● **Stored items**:
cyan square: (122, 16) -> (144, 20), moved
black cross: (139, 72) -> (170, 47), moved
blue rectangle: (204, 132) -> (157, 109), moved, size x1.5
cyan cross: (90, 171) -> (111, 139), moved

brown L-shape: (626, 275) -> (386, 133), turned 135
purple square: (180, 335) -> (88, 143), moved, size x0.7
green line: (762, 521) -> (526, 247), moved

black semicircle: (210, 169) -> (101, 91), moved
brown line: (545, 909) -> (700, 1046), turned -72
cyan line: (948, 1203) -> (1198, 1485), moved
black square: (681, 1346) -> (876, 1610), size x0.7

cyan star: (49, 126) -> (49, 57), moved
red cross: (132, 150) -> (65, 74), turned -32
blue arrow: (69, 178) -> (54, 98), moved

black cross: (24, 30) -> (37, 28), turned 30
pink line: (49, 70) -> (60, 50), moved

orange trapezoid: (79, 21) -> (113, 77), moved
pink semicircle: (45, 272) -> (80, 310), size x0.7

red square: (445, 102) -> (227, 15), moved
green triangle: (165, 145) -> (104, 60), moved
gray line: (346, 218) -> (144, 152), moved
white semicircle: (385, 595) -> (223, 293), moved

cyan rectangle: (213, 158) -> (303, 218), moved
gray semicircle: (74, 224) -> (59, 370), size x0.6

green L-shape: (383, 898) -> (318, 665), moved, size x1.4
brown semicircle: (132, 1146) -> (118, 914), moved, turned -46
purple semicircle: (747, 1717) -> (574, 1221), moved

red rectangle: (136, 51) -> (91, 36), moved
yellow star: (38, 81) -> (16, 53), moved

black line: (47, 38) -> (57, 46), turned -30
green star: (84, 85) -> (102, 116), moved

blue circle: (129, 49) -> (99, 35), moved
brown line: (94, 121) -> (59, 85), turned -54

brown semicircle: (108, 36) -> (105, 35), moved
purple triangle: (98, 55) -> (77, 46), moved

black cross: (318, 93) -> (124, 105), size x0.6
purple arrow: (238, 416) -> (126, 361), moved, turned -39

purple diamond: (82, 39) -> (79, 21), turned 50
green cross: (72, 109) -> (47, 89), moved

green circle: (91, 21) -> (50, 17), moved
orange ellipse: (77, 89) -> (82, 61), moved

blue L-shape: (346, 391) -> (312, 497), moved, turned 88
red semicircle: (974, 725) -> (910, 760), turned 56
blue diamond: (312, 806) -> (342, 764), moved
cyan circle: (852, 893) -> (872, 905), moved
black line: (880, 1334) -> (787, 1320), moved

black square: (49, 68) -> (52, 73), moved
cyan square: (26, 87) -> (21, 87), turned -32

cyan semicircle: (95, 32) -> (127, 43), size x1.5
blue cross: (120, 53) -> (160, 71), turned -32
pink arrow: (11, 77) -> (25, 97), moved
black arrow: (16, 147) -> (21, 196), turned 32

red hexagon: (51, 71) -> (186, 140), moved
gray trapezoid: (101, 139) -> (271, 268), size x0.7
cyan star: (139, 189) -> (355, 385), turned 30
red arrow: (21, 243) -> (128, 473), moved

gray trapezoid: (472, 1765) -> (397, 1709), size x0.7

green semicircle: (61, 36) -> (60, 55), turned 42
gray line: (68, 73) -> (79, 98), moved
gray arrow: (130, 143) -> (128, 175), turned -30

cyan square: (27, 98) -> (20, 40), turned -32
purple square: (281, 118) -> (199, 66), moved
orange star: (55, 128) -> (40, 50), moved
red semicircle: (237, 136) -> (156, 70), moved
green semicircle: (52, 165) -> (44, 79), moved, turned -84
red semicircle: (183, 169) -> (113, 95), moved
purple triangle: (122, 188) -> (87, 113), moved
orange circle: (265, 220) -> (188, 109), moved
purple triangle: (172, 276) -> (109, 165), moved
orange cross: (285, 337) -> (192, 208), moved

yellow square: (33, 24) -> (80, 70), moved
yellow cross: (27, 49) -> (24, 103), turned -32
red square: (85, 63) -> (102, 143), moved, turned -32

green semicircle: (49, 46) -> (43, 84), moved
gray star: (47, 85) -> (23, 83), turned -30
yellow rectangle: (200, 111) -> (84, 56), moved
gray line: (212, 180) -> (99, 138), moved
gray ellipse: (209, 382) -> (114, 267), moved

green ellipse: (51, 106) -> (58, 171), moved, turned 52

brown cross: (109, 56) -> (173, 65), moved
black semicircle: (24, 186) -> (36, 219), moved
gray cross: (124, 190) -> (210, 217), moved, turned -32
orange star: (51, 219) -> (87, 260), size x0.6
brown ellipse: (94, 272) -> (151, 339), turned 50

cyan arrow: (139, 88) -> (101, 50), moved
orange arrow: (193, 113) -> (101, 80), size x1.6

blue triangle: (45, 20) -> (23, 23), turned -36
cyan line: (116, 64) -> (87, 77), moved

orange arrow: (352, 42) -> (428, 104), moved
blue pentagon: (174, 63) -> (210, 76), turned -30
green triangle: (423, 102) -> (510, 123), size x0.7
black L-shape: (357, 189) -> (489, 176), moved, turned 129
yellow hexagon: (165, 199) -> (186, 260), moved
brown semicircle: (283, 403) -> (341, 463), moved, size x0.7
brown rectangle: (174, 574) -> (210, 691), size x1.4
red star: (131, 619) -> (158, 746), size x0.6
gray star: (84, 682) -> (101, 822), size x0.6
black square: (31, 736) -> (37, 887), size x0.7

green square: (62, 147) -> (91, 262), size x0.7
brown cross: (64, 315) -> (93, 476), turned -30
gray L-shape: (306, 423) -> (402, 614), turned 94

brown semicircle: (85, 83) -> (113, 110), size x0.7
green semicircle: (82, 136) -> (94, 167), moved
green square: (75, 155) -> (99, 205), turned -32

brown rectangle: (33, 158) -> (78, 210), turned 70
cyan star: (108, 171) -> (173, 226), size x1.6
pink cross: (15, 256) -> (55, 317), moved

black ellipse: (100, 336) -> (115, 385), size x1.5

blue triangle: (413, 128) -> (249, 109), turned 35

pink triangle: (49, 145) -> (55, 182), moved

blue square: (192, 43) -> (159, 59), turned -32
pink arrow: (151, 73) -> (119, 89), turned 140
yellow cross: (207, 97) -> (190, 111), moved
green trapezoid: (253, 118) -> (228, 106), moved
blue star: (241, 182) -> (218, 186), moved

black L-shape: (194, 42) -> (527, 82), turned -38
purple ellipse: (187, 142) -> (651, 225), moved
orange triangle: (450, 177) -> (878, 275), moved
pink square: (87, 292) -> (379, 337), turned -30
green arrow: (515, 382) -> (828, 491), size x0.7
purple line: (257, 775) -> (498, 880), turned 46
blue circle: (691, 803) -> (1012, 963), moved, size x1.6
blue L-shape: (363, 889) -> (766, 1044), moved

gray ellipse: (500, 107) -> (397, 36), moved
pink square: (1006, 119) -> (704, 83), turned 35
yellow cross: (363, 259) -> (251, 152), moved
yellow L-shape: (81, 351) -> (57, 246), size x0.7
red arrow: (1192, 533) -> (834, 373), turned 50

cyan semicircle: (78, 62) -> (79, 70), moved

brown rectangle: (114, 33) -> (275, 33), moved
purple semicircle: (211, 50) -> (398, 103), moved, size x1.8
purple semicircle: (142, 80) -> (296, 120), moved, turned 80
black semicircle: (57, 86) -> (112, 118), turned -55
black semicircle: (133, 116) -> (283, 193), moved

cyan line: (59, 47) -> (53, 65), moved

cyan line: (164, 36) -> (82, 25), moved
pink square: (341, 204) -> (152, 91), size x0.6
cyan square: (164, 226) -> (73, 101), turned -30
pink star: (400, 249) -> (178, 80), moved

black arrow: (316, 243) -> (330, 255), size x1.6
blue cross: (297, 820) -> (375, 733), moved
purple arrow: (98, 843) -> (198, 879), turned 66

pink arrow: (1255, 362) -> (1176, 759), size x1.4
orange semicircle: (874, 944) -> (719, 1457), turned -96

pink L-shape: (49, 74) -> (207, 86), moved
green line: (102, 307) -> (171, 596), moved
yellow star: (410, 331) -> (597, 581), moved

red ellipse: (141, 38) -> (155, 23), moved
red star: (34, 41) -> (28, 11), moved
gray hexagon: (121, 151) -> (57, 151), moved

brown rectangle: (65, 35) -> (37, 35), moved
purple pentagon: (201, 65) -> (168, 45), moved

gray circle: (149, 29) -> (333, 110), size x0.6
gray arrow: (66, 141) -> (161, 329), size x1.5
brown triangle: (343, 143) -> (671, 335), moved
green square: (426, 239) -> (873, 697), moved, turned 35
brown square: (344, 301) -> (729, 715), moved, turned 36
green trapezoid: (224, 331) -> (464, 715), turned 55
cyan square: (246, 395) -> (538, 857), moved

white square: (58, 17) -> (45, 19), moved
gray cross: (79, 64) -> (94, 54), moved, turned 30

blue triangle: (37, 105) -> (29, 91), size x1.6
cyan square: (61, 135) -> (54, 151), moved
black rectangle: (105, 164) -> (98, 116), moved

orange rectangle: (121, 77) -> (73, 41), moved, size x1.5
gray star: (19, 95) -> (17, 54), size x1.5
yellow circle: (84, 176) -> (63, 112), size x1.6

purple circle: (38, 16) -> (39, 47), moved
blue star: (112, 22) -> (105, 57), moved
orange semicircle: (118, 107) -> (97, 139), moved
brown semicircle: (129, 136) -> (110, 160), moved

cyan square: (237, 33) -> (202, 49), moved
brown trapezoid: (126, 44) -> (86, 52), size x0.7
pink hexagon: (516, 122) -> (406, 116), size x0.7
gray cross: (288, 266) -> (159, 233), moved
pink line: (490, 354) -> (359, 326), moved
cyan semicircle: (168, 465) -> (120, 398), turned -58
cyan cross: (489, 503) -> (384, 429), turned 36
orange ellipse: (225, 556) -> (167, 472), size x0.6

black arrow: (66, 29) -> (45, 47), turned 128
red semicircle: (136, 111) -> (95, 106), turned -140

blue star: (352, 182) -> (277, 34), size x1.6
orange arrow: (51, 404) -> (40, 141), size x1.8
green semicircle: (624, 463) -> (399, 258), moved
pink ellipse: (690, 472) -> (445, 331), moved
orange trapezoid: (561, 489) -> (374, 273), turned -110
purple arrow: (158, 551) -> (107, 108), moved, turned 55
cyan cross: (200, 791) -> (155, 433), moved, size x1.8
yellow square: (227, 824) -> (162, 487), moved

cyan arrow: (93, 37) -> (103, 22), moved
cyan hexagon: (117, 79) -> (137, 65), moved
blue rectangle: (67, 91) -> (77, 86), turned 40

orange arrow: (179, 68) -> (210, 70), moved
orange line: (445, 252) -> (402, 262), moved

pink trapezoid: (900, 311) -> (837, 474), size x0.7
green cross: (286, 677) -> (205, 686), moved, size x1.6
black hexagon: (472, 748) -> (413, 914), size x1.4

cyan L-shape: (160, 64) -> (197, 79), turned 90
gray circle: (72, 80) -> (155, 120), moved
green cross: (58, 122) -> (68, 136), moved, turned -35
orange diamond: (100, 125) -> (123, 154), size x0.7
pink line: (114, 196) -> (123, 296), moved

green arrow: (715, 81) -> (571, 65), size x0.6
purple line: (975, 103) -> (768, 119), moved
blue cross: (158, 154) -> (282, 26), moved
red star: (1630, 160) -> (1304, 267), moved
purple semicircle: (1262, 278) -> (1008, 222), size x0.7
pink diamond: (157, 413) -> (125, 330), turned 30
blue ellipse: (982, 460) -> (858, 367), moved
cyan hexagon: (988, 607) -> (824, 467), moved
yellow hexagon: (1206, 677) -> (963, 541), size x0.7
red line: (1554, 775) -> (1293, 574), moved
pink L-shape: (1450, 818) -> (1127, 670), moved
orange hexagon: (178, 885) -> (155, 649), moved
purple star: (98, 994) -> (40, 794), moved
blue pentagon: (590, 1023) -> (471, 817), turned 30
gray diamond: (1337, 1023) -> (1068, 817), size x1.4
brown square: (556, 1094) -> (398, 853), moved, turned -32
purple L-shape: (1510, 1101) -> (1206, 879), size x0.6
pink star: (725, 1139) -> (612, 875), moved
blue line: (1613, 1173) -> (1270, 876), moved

● **EXERCISE AIM**: Copy the lines above exactly, beginning at the line that has "yellow cross: (363, 259) -> (251, 152), moved" and stopping after the line that has "purple semicircle: (142, 80)", and omit the rest.

● **EXPECTED OUTPUT**:
yellow cross: (363, 259) -> (251, 152), moved
yellow L-shape: (81, 351) -> (57, 246), size x0.7
red arrow: (1192, 533) -> (834, 373), turned 50

cyan semicircle: (78, 62) -> (79, 70), moved

brown rectangle: (114, 33) -> (275, 33), moved
purple semicircle: (211, 50) -> (398, 103), moved, size x1.8
purple semicircle: (142, 80) -> (296, 120), moved, turned 80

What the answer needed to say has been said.